[Records to process]:
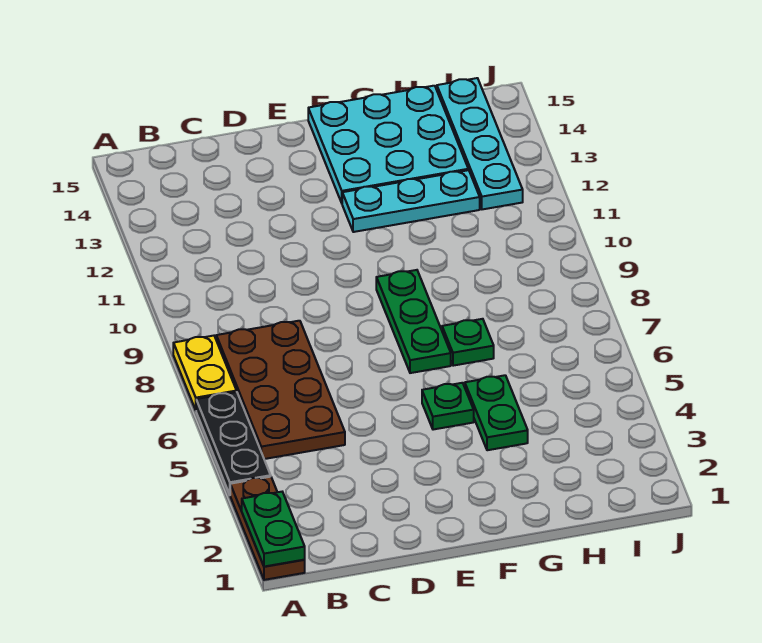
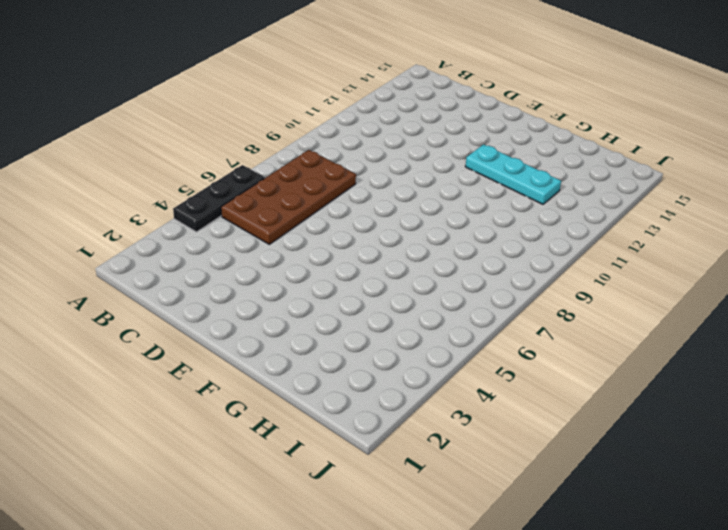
none -> brown plate A1:A3 level 1
none -> yellow plate A7:A8 level 1
none -> green plate F5 level 1

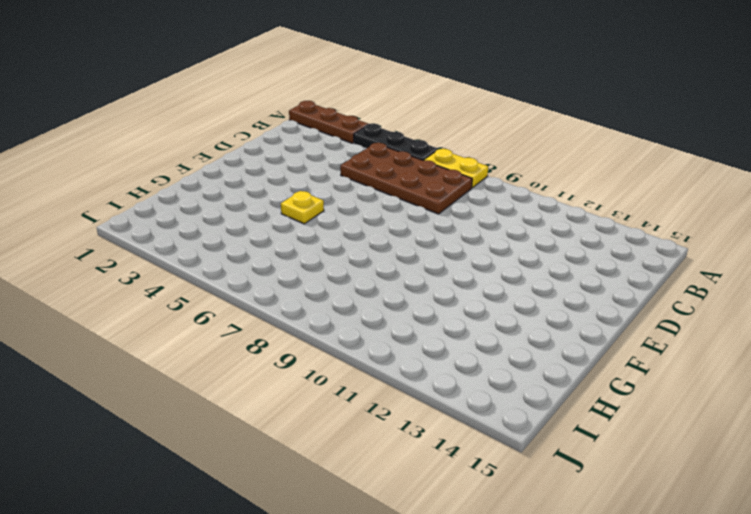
yellow plate F5 level 1 -> green plate F5 level 1
none -> green plate F7:F9 level 1
none -> cyan plate F12:H12 level 1
none -> cyan plate F13:H15 level 1

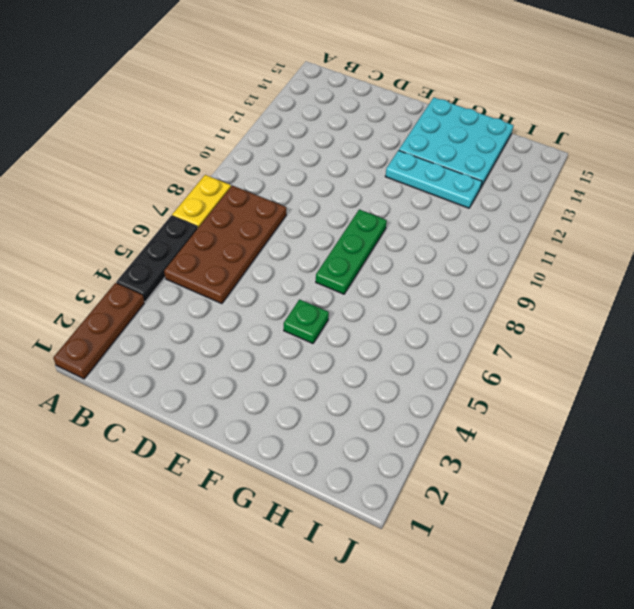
none -> green plate G4:G5 level 1
none -> green plate G7 level 1
none -> cyan plate I12:I15 level 1

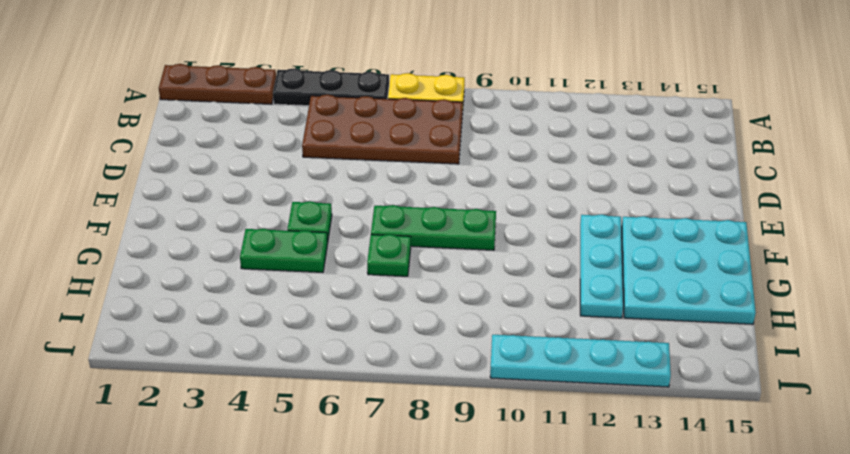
cyan plate J10:J13 level 1 -> cyan plate I12:I15 level 1
none -> green plate A1:A2 level 2

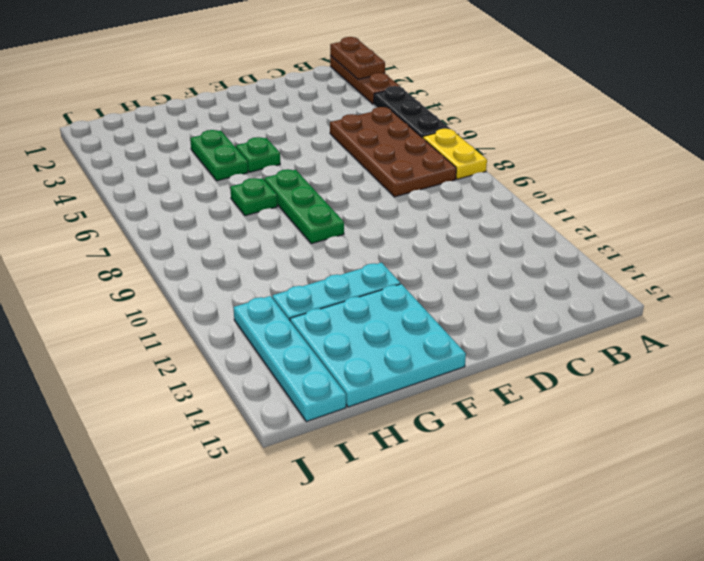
brown plate A1:A2 level 2 -> green plate A1:A2 level 2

[Exercise]: Every line of the listing should be copied precisely, with images omitted.

[Task response]:
none -> brown plate A1:A3 level 1
none -> yellow plate A7:A8 level 1
none -> green plate F5 level 1

yellow plate F5 level 1 -> green plate F5 level 1
none -> green plate F7:F9 level 1
none -> cyan plate F12:H12 level 1
none -> cyan plate F13:H15 level 1

none -> green plate G4:G5 level 1
none -> green plate G7 level 1
none -> cyan plate I12:I15 level 1

cyan plate J10:J13 level 1 -> cyan plate I12:I15 level 1
none -> green plate A1:A2 level 2

brown plate A1:A2 level 2 -> green plate A1:A2 level 2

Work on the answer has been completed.